AVAILABLE RECORDS:
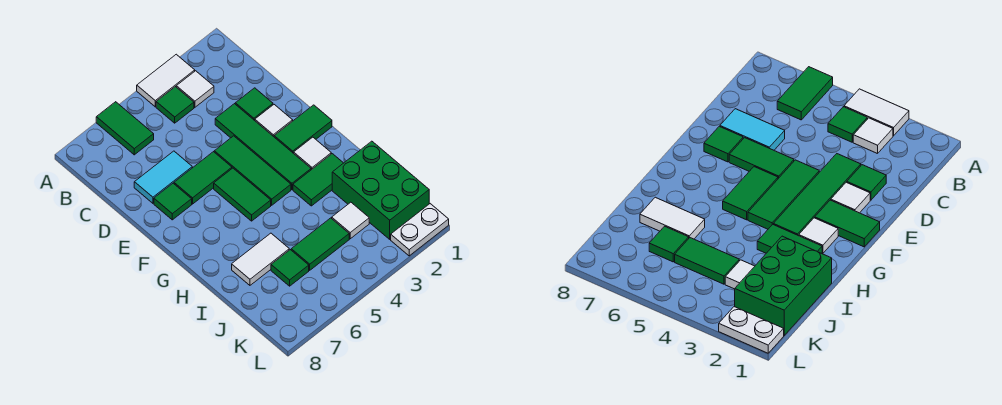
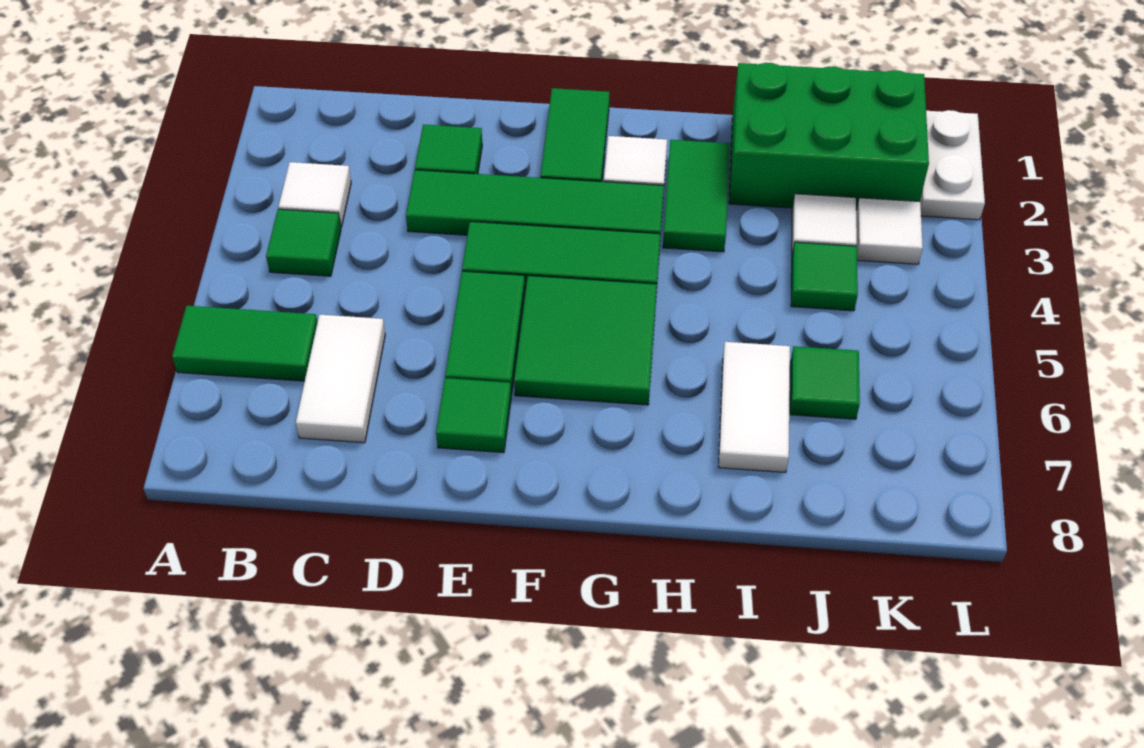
white tile A3:A4 level 1 -> white tile C6:C7 level 1
cyan tile D6:D7 level 1 -> none
white tile E2 level 1 -> white tile K3 level 1
green tile F5:G5 level 1 -> green tile F5:G6 level 1
green tile J4:J5 level 1 -> green tile J4 level 1

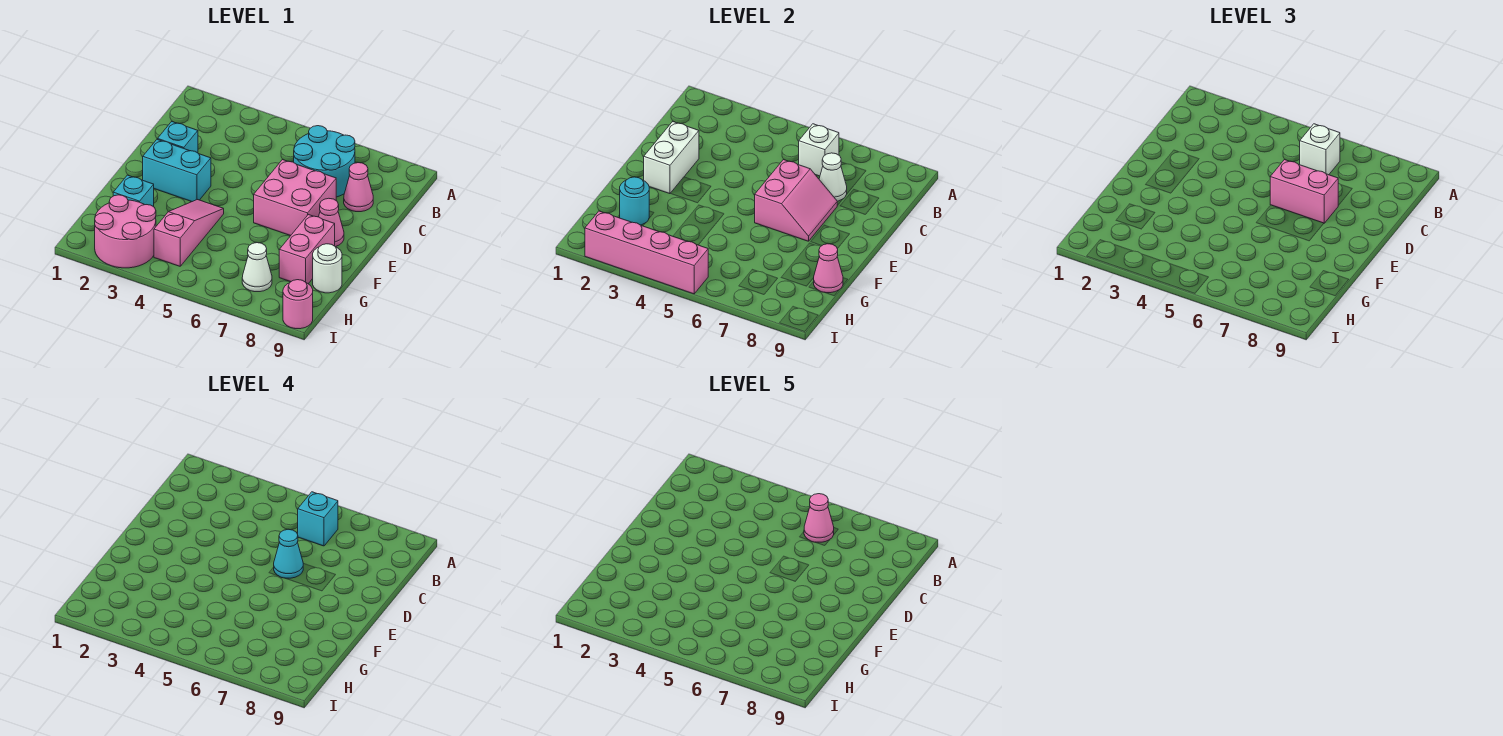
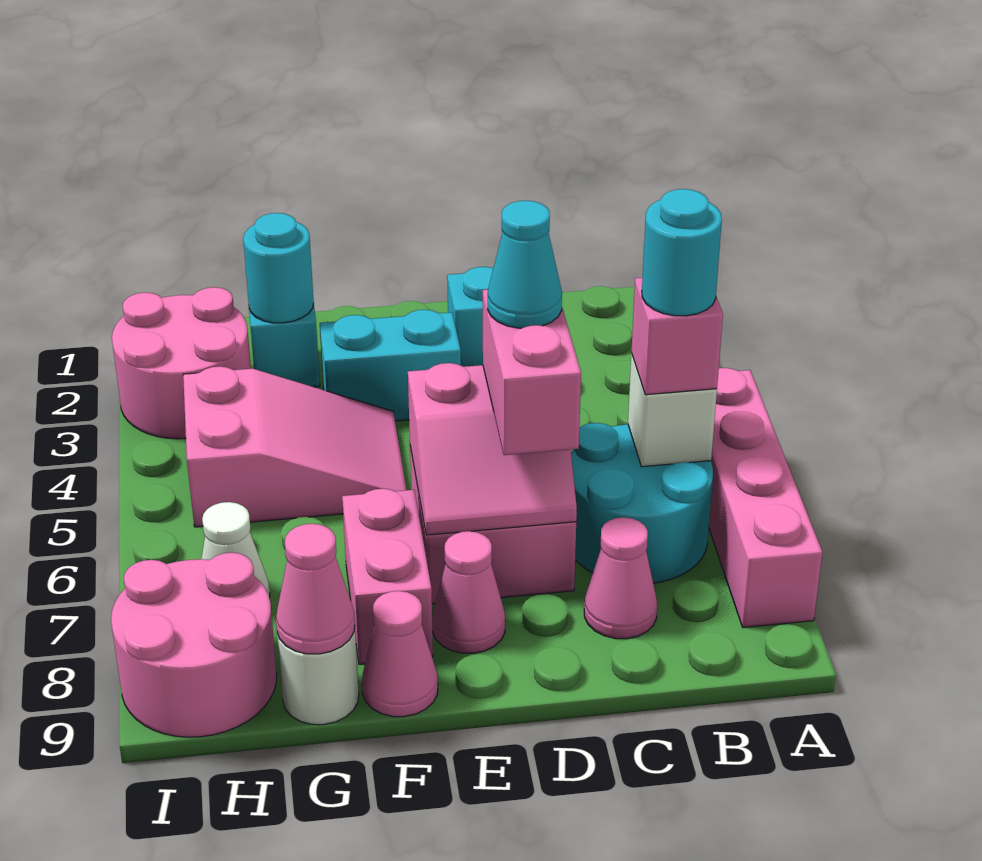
white brick B6 level 3 -> pink brick B6 level 3
cyan brick B6 level 4 -> cyan round brick B6 level 4
pink cone B6 level 5 -> pink cone F9 level 1
white cone C7 level 2 -> none
white brick D2:E2 level 2 -> none
cyan brick E2:E3 level 1 -> cyan brick E3:F3 level 1
pink slope F4:H4 level 1 top H -> pink slope F4:H5 level 1 top H
pink brick F8:G8 level 1 -> pink brick F7:F8 level 1
pink brick I2:I5 level 2 -> pink brick A5:A8 level 1
pink round brick I9 level 1 -> pink round brick H8:I9 level 1

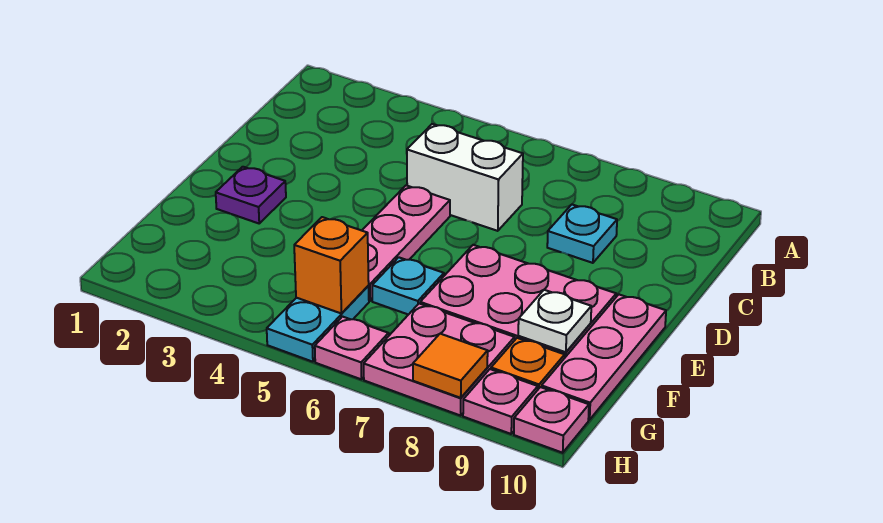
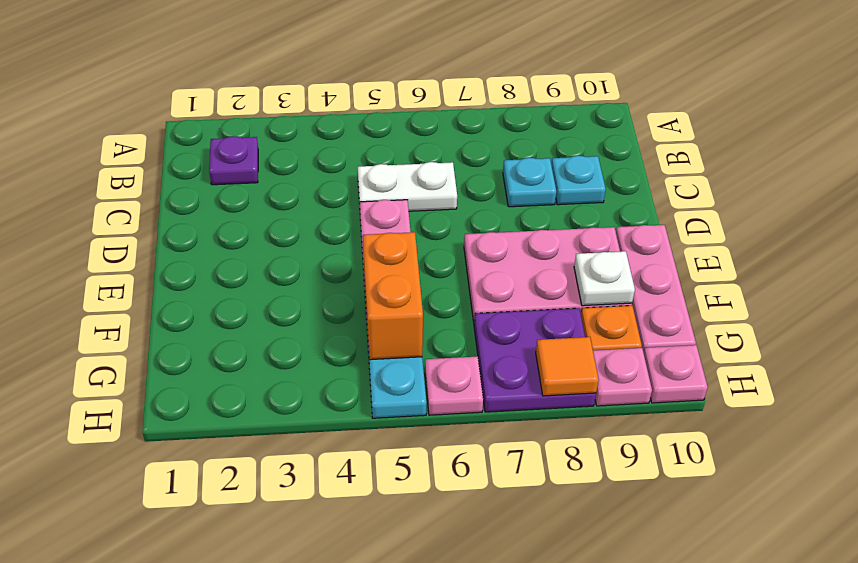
white brick C5:C6 level 1 -> white plate C5:C6 level 1
purple plate E2 level 1 -> purple plate B2 level 1
cyan plate F6 level 1 -> cyan plate C9 level 1
orange brick G5 level 2 -> orange brick F5:G5 level 2
pink plate G7:H8 level 1 -> purple plate G7:H8 level 1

ASSIGNED TASK:
Could you give again exactly the lines from the line containing "cyan plate F6" through the final line of the data above, and no others?

EXPECTED ANSWER:
cyan plate F6 level 1 -> cyan plate C9 level 1
orange brick G5 level 2 -> orange brick F5:G5 level 2
pink plate G7:H8 level 1 -> purple plate G7:H8 level 1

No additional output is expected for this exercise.